AIM OF THE TASK> In the entries that follow, how many lines contain "none"? Answer with the number only.

Start of PROVIDED MATERIAL

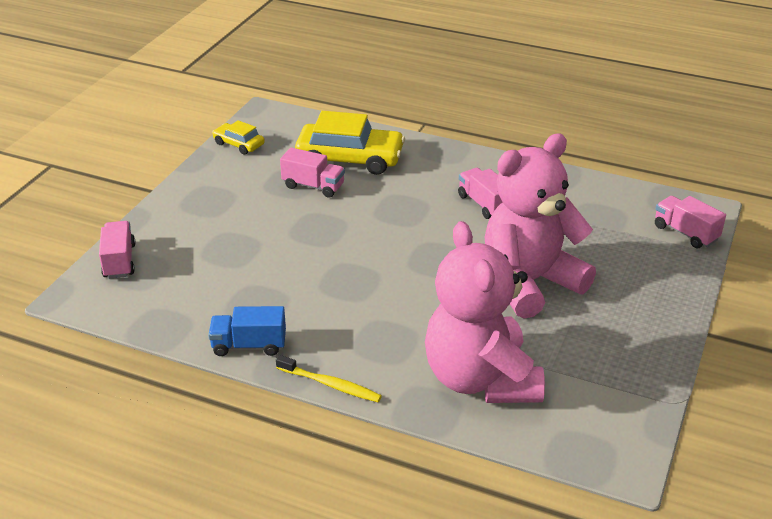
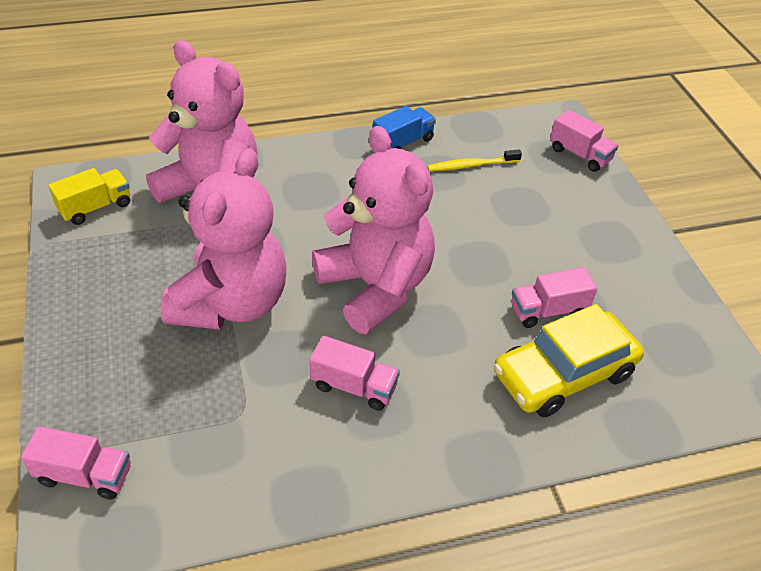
camera: 140 degrees right, 10 degrees up
yellow car [212,120,265,155] -> none
yellow toothbrush [276,355,382,402] -> yellow toothbrush moved to [427,149,522,171]
none -> yellow truck [48,168,130,225]
none -> pink teddy bear [312,126,435,334]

End of PROVIDED MATERIAL

RESPONSE BOX> 3